─── MATERIAL SUPPLIED ───

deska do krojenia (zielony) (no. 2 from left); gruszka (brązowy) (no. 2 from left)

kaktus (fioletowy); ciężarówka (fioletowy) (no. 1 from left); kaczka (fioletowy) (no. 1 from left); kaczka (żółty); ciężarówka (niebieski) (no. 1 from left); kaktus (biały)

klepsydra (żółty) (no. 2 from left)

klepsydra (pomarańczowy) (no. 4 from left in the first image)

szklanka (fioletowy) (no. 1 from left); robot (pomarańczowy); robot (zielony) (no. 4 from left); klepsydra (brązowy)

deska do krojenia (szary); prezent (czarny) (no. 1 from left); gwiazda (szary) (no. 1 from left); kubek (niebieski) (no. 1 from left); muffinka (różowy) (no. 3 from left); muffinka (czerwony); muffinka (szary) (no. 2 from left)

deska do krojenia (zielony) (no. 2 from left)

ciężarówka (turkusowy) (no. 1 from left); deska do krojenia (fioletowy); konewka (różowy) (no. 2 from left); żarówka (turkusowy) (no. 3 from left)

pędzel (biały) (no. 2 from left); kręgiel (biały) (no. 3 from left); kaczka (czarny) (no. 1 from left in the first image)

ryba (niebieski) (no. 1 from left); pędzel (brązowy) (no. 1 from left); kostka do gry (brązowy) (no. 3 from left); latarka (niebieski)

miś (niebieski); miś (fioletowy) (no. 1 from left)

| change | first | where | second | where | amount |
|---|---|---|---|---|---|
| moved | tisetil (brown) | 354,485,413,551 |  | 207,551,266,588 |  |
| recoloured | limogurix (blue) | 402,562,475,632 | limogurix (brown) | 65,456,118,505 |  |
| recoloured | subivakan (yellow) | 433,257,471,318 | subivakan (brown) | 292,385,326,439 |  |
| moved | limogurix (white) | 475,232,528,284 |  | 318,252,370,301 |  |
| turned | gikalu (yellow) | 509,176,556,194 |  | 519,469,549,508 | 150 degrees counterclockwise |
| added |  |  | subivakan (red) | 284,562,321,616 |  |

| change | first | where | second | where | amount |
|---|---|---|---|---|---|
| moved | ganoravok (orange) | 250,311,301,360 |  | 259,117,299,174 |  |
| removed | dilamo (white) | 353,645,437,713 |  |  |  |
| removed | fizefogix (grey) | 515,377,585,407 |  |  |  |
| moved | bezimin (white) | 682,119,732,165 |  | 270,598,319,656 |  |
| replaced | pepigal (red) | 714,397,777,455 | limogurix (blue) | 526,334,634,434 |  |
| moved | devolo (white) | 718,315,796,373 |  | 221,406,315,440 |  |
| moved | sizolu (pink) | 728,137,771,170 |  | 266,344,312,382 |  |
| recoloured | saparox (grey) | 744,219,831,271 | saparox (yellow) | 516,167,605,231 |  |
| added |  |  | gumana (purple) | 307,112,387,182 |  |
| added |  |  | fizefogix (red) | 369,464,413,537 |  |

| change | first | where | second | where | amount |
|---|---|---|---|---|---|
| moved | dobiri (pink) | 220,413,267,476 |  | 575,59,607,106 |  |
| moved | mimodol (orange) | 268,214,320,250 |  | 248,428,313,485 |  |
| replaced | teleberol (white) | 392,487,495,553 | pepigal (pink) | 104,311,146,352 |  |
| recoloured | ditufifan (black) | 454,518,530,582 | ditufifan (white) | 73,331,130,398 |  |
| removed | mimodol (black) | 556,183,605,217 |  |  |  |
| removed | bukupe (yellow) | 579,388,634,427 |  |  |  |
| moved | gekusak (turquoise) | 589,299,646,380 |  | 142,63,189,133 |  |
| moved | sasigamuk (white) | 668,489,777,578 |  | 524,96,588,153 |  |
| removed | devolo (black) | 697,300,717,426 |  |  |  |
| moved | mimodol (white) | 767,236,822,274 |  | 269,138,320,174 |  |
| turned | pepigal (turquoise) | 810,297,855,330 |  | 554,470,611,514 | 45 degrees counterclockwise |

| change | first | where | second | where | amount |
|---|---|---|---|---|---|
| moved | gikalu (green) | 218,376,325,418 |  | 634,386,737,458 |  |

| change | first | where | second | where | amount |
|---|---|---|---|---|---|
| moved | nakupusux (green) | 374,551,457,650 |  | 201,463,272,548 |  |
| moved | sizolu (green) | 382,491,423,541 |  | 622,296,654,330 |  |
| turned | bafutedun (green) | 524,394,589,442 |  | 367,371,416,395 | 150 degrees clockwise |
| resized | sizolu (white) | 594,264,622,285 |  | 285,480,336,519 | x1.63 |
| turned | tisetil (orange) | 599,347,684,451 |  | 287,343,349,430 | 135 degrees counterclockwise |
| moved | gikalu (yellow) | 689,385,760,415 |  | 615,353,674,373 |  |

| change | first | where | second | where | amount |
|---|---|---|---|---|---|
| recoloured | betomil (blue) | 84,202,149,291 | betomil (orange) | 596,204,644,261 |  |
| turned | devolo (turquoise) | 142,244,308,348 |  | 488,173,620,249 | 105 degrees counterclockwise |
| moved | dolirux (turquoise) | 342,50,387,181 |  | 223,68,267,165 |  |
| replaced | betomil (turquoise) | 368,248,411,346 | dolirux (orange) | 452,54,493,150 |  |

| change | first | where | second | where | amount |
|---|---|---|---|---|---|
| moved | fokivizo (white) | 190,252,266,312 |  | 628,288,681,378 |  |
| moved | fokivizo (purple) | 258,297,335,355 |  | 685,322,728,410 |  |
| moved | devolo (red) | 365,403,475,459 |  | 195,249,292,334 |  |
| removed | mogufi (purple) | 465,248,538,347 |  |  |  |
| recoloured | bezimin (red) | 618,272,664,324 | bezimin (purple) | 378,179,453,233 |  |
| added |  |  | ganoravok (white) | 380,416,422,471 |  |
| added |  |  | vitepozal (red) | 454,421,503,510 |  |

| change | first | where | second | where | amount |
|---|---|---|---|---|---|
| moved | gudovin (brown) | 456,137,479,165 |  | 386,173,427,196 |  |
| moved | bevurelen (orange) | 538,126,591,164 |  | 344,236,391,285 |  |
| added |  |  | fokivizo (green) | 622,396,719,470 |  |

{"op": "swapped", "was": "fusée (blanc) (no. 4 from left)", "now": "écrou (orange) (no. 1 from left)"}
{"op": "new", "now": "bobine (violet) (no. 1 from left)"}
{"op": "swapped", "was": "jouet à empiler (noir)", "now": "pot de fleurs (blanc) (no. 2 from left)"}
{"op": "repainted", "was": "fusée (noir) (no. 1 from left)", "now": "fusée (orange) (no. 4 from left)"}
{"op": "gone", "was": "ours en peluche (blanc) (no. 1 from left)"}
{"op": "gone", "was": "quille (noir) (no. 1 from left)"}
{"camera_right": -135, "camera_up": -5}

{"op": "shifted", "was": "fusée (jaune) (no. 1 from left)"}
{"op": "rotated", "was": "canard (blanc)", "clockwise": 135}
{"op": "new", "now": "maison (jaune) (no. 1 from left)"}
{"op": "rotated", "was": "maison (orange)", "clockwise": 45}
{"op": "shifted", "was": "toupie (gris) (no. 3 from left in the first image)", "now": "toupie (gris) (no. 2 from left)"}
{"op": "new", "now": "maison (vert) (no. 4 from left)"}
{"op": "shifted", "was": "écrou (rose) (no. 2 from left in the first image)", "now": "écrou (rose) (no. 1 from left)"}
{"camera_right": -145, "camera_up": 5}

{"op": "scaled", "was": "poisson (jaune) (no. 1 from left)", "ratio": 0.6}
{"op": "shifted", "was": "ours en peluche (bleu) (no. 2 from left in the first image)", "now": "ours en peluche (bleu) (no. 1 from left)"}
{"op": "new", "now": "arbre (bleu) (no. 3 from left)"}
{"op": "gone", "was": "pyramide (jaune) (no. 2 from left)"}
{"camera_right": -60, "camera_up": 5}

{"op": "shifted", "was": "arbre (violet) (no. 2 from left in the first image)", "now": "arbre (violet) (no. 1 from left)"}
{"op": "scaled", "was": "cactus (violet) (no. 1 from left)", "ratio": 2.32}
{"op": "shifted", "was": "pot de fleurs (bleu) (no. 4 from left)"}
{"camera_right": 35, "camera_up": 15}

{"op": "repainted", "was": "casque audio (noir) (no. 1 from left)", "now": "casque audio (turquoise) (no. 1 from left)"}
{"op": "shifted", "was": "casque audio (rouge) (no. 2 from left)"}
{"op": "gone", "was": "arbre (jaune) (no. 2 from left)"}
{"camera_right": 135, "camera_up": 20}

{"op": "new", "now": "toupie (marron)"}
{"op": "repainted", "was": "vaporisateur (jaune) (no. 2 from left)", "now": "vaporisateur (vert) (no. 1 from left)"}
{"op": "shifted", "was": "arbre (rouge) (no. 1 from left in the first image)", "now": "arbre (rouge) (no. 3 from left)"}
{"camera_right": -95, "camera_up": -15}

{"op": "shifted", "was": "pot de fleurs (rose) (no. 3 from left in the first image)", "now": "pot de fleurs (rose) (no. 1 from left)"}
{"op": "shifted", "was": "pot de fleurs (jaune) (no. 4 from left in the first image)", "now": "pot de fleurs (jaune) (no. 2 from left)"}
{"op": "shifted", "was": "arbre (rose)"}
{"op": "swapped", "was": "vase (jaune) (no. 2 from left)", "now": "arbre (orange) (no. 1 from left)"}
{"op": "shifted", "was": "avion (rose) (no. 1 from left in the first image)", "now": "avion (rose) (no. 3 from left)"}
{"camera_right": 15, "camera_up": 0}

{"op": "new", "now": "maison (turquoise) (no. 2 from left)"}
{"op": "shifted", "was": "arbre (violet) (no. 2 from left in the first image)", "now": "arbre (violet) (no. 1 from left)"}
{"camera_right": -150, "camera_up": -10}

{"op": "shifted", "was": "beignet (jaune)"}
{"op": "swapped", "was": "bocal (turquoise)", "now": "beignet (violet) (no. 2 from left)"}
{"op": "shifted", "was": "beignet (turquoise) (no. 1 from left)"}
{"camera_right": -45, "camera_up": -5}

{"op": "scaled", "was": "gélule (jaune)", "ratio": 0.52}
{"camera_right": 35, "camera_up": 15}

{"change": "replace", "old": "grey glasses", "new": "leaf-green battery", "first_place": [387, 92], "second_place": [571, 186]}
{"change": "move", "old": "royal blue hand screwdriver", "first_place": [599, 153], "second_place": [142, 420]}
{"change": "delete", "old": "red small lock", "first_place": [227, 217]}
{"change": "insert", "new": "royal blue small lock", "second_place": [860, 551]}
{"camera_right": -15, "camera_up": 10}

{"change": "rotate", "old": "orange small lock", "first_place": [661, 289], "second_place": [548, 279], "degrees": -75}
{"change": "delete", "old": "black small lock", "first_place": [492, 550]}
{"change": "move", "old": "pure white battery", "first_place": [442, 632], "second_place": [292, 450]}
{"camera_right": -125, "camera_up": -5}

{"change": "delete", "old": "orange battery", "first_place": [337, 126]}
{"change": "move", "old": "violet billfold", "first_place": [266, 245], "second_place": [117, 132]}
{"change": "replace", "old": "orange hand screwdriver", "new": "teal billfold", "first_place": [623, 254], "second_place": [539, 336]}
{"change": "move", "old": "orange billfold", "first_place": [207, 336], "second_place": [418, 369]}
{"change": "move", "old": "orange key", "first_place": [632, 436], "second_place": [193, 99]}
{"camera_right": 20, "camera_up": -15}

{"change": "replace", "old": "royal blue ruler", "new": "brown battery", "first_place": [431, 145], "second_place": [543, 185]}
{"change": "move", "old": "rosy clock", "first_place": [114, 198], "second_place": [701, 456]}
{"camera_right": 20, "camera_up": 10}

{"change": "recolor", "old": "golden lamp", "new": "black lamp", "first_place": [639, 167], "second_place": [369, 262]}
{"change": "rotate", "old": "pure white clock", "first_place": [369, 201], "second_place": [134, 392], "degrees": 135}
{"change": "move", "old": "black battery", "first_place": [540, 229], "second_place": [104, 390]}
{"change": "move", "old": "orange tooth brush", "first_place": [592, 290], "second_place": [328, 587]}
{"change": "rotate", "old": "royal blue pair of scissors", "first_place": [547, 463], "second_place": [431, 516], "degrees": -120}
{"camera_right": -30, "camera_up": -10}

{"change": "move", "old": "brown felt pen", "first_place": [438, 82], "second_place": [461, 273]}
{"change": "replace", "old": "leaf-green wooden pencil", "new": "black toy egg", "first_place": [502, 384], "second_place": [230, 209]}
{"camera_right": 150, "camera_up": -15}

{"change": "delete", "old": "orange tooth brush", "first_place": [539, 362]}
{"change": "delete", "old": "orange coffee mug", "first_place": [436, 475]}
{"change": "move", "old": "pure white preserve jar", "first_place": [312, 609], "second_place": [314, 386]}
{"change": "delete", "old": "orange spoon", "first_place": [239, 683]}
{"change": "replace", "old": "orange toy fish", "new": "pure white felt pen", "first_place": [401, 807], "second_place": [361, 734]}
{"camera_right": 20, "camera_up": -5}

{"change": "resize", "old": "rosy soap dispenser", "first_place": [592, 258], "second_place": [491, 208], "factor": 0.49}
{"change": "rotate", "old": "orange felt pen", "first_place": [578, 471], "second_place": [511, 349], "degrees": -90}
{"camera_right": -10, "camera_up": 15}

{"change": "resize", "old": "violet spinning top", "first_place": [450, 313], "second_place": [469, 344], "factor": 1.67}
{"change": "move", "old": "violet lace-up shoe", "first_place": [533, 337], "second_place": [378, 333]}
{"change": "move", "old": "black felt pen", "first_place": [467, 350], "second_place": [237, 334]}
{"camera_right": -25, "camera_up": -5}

───

## PROMPT
The stretch of entries above that starts with the line containing "recoloured | limogurix" and goes on through the line containing "150 degrees counterclockwise |" is to be transcribed exactly, and no other line is to be transcribed.

## TASK ANSWER
| recoloured | limogurix (blue) | 402,562,475,632 | limogurix (brown) | 65,456,118,505 |  |
| recoloured | subivakan (yellow) | 433,257,471,318 | subivakan (brown) | 292,385,326,439 |  |
| moved | limogurix (white) | 475,232,528,284 |  | 318,252,370,301 |  |
| turned | gikalu (yellow) | 509,176,556,194 |  | 519,469,549,508 | 150 degrees counterclockwise |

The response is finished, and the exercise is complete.